JOB ITEM – Only the lines of the data below from the one with "red pear [265,225,293,266] -> none" through the one with "none -> white cutting board [479,285,674,407]" are wanted. Repeat them exactly.

DATASET EXTRACT –
···
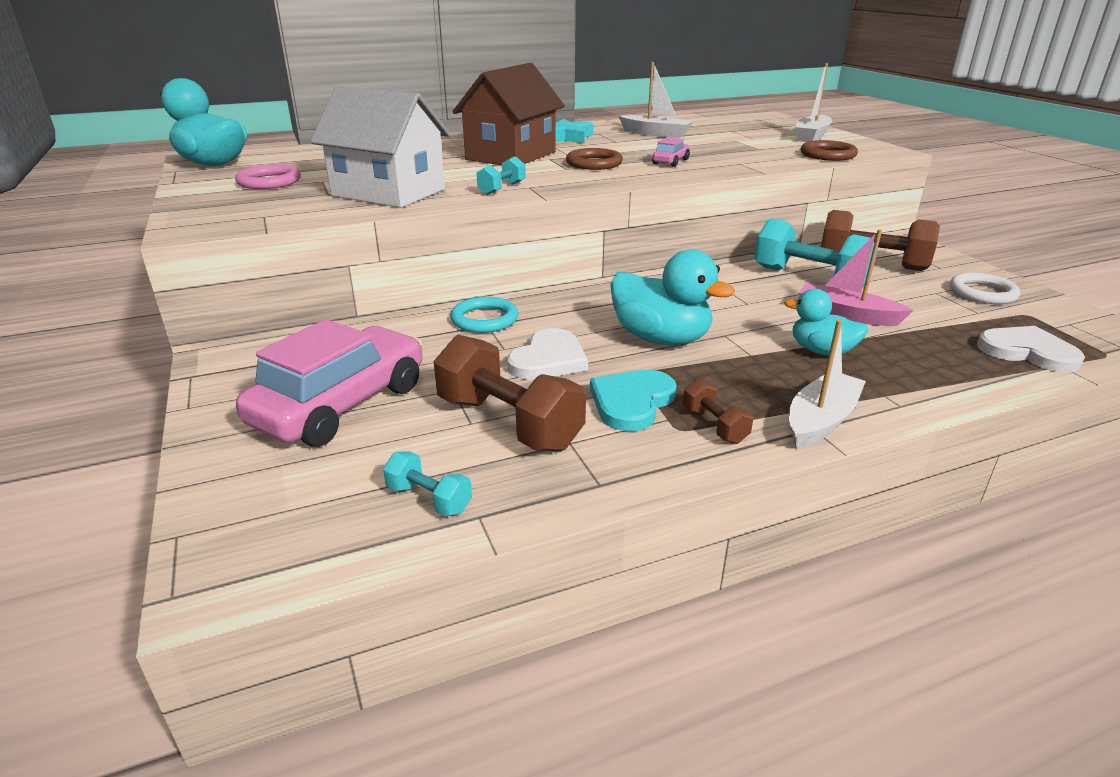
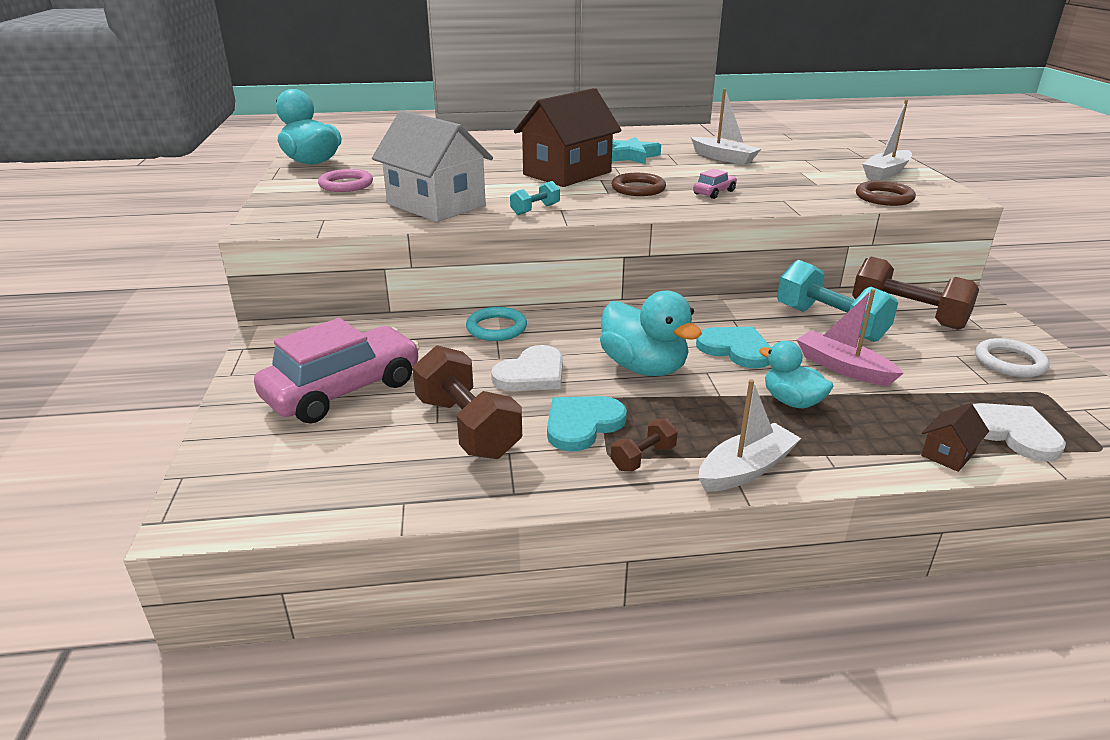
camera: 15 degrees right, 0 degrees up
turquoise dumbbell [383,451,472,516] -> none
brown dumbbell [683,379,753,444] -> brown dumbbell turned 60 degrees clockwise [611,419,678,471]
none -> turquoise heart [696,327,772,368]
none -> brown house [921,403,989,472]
···
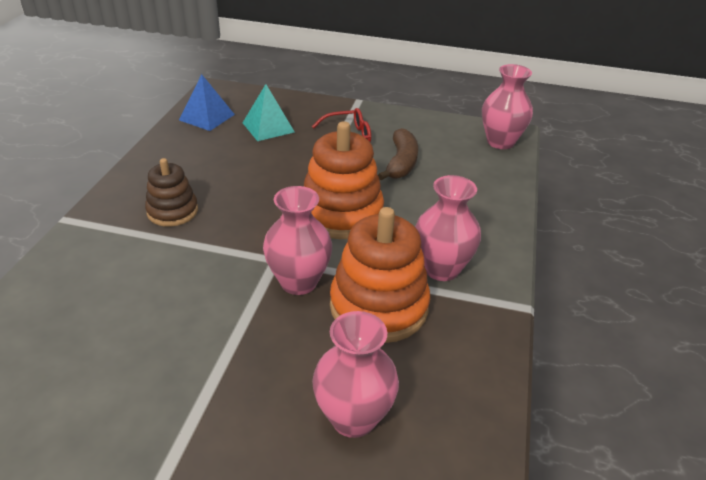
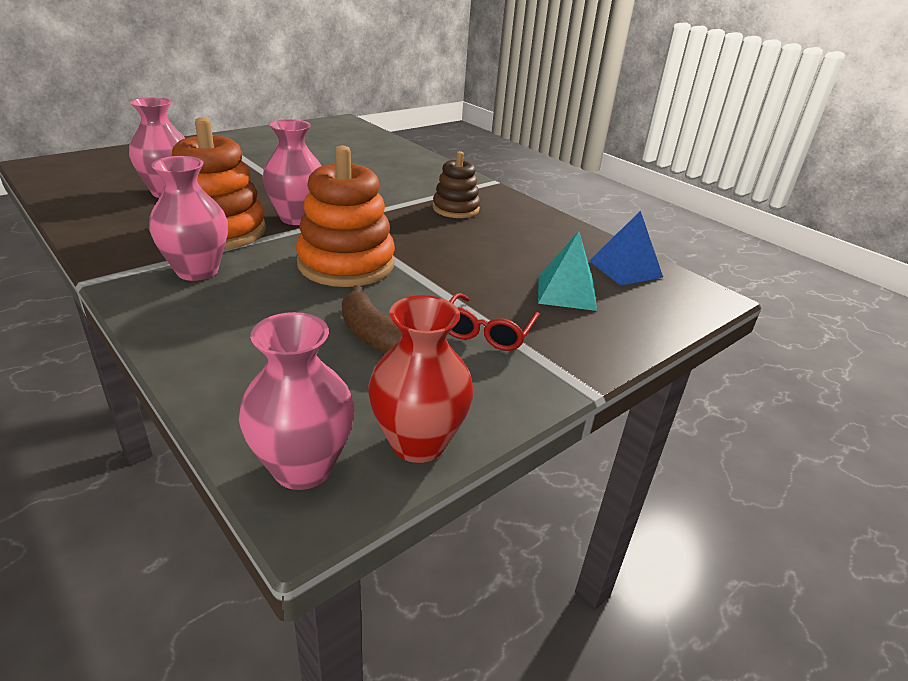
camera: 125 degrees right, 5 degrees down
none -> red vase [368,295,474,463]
···
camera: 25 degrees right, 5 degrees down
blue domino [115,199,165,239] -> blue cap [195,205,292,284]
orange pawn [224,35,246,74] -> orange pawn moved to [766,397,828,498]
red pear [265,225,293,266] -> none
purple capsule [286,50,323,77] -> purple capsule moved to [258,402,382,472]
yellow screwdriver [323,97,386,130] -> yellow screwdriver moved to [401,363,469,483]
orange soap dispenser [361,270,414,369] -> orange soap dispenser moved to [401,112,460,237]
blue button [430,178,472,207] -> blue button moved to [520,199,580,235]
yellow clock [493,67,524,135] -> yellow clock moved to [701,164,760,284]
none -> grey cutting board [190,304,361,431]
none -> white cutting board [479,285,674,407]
···
RESULT FOR THIS TASK –
red pear [265,225,293,266] -> none
purple capsule [286,50,323,77] -> purple capsule moved to [258,402,382,472]
yellow screwdriver [323,97,386,130] -> yellow screwdriver moved to [401,363,469,483]
orange soap dispenser [361,270,414,369] -> orange soap dispenser moved to [401,112,460,237]
blue button [430,178,472,207] -> blue button moved to [520,199,580,235]
yellow clock [493,67,524,135] -> yellow clock moved to [701,164,760,284]
none -> grey cutting board [190,304,361,431]
none -> white cutting board [479,285,674,407]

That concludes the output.